[Directive]
All lines ahead of the one containing "List all objects" are to be left out; that line and each one after it, through the end of the records below, are to be duplicated exactly.

[Provided records]

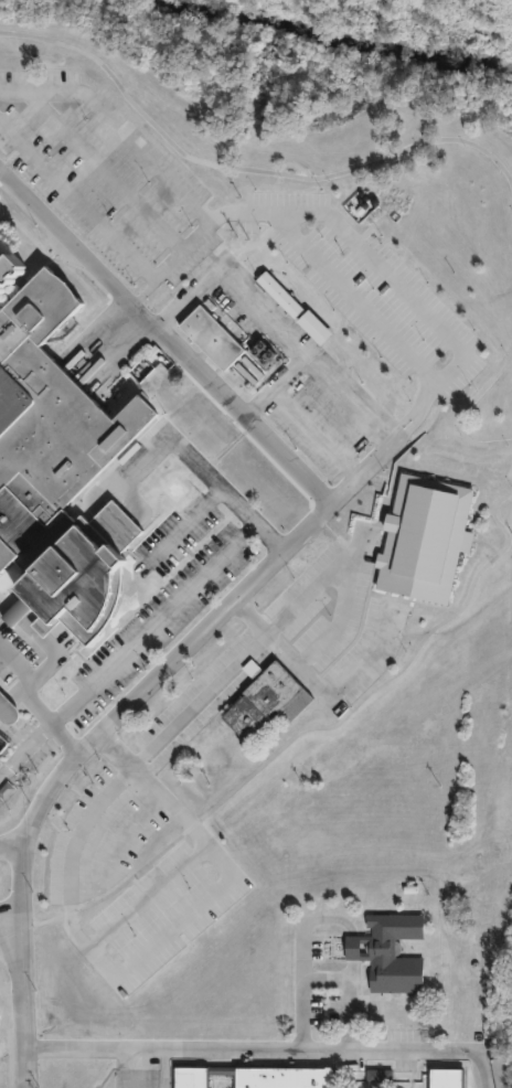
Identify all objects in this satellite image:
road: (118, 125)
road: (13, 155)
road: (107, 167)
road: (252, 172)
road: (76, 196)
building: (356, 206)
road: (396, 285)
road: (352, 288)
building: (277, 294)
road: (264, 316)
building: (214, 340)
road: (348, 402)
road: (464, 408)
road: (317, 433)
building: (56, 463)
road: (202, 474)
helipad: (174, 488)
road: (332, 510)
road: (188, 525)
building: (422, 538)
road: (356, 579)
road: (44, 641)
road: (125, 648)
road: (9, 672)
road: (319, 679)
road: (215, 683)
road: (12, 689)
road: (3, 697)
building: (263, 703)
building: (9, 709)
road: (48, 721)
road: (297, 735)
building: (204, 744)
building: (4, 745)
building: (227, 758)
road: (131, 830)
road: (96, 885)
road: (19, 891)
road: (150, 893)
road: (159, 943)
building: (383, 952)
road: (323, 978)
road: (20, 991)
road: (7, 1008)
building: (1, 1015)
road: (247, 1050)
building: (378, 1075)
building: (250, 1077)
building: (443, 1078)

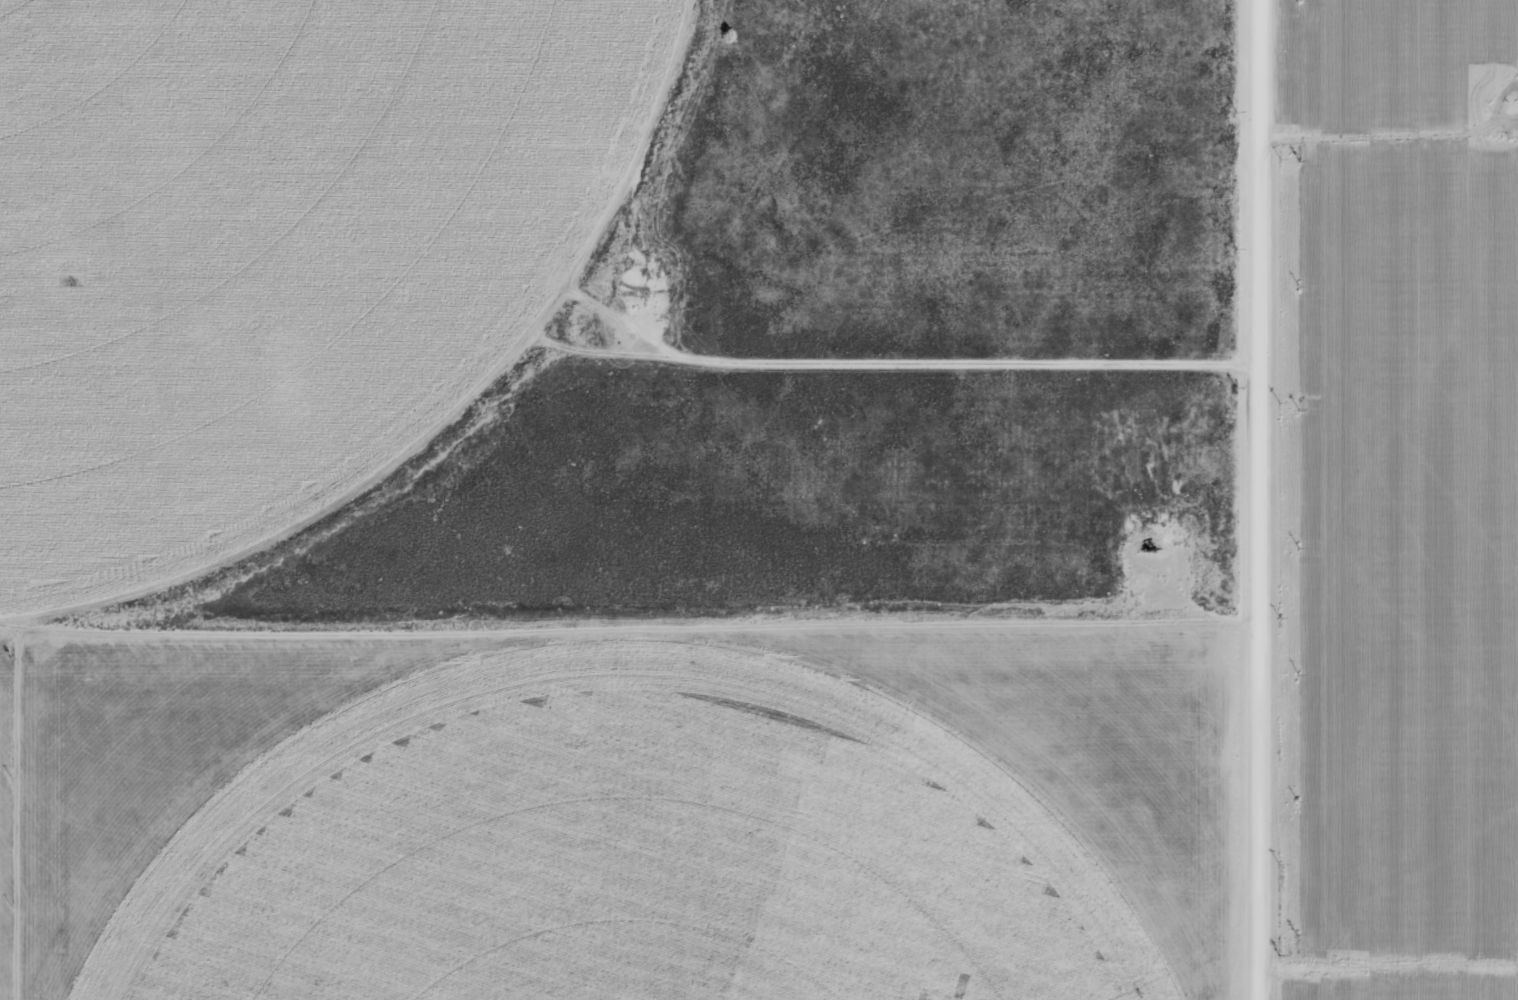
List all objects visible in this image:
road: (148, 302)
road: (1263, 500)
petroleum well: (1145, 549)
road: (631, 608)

[Exercise answer]
List all objects visible in this image:
road: (148, 302)
road: (1263, 500)
petroleum well: (1145, 549)
road: (631, 608)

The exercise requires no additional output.